Word for word, transcribe the lines from the one containing "red slope G2:I4 level 1 top G" through the end of the entries, both included, and nothing else.

Data supplied below:

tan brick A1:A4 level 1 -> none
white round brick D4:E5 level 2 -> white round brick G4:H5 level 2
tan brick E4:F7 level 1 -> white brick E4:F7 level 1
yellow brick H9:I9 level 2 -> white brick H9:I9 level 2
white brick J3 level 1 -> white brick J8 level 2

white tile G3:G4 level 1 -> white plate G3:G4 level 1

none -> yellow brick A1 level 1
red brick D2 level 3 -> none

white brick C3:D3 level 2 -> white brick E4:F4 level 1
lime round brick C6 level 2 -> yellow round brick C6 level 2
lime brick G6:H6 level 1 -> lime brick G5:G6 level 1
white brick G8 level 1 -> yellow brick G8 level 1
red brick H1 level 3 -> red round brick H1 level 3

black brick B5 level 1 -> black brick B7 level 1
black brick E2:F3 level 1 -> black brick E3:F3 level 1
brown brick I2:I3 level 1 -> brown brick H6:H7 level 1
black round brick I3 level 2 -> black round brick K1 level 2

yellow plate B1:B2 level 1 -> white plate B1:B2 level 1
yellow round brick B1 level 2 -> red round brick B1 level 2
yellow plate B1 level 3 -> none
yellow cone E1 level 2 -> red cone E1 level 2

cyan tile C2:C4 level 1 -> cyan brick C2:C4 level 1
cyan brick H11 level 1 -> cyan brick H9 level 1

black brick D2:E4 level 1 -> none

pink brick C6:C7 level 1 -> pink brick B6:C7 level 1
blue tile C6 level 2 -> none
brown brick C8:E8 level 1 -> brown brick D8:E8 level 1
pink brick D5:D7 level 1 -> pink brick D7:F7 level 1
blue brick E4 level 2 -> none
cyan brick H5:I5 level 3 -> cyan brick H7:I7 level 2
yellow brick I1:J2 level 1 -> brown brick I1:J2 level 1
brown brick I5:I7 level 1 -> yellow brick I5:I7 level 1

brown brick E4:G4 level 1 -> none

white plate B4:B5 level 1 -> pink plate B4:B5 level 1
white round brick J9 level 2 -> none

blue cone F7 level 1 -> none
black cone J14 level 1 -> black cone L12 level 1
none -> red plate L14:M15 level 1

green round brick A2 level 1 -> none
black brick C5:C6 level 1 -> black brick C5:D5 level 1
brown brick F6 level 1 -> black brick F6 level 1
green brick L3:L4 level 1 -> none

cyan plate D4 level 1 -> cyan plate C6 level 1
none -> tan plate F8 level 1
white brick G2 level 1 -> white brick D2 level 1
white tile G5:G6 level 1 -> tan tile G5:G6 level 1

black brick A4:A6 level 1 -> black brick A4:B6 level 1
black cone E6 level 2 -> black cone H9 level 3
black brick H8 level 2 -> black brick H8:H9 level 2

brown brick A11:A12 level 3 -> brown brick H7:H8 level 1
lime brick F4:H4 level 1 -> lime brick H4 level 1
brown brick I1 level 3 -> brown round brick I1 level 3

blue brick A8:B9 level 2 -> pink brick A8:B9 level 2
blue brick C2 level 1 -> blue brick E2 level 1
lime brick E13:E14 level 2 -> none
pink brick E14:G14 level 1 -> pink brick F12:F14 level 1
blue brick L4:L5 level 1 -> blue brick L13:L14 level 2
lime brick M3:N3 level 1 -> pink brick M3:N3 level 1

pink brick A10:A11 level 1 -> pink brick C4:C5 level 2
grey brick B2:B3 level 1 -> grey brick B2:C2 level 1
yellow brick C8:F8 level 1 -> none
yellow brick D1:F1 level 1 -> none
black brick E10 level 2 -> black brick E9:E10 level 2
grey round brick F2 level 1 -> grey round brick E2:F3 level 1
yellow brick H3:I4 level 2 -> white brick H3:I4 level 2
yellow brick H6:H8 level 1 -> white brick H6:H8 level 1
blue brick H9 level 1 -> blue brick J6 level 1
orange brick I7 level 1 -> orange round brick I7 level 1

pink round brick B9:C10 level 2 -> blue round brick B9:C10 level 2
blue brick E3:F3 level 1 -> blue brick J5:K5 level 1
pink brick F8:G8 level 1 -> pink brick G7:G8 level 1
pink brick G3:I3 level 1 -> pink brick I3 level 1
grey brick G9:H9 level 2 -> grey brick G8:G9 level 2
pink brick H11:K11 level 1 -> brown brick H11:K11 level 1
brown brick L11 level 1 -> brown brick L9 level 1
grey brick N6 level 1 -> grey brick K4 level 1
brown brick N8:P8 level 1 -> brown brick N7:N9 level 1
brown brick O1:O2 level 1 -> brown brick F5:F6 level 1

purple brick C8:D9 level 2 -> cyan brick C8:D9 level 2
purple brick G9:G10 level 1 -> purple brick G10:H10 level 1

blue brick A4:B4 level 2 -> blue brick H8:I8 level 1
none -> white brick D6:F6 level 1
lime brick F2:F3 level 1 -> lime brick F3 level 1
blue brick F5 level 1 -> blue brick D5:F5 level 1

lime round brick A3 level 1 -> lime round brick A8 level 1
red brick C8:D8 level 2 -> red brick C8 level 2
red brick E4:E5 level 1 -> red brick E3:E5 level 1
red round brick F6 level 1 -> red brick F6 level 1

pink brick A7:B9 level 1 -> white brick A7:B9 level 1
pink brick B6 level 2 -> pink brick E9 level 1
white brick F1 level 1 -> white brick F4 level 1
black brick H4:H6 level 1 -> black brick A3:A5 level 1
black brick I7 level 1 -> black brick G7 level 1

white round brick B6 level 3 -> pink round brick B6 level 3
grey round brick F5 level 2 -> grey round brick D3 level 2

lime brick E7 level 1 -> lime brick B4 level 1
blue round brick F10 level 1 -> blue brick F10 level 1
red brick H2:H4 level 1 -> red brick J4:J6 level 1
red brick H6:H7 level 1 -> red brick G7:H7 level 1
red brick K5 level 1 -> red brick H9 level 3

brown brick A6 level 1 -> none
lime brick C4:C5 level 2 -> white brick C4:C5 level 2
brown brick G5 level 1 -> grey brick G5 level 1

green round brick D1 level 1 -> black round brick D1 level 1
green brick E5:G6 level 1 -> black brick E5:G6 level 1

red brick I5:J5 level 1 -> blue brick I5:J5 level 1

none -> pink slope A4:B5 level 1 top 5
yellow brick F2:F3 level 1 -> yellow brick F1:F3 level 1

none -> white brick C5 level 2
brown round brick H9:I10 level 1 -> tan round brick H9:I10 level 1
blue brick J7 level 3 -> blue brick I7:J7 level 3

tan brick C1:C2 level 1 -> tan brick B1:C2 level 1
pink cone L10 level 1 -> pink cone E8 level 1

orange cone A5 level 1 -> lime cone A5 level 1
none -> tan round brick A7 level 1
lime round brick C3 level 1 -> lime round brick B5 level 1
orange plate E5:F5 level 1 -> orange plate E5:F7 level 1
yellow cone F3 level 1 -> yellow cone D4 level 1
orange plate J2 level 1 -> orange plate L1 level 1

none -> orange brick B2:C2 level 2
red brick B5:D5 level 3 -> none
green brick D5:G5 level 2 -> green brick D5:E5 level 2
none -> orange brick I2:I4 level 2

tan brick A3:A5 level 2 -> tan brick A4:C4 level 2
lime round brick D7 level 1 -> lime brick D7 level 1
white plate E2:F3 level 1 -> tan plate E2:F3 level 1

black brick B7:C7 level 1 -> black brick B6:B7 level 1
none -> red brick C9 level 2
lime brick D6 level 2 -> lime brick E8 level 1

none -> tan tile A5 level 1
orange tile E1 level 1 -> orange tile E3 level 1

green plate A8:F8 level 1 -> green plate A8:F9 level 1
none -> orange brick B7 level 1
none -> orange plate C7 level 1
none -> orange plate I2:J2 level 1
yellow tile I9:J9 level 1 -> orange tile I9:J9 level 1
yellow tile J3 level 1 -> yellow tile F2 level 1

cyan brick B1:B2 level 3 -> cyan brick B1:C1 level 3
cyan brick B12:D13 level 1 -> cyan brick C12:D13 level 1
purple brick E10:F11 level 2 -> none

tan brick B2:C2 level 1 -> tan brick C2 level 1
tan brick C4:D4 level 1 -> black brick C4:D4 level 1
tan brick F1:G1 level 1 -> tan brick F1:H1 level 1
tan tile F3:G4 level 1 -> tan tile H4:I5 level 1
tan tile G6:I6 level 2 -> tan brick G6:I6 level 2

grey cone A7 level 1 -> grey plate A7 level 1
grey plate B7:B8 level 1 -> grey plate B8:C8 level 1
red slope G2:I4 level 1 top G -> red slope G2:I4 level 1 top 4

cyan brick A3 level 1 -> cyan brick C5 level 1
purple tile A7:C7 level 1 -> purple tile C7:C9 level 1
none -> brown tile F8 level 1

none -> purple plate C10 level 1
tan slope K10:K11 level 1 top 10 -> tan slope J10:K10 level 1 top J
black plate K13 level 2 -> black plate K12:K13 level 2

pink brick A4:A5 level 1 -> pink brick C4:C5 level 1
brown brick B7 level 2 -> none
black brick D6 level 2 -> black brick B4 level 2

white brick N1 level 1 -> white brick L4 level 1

End of Data supplied.

- **Output of the exercise**:
red slope G2:I4 level 1 top G -> red slope G2:I4 level 1 top 4

cyan brick A3 level 1 -> cyan brick C5 level 1
purple tile A7:C7 level 1 -> purple tile C7:C9 level 1
none -> brown tile F8 level 1

none -> purple plate C10 level 1
tan slope K10:K11 level 1 top 10 -> tan slope J10:K10 level 1 top J
black plate K13 level 2 -> black plate K12:K13 level 2

pink brick A4:A5 level 1 -> pink brick C4:C5 level 1
brown brick B7 level 2 -> none
black brick D6 level 2 -> black brick B4 level 2

white brick N1 level 1 -> white brick L4 level 1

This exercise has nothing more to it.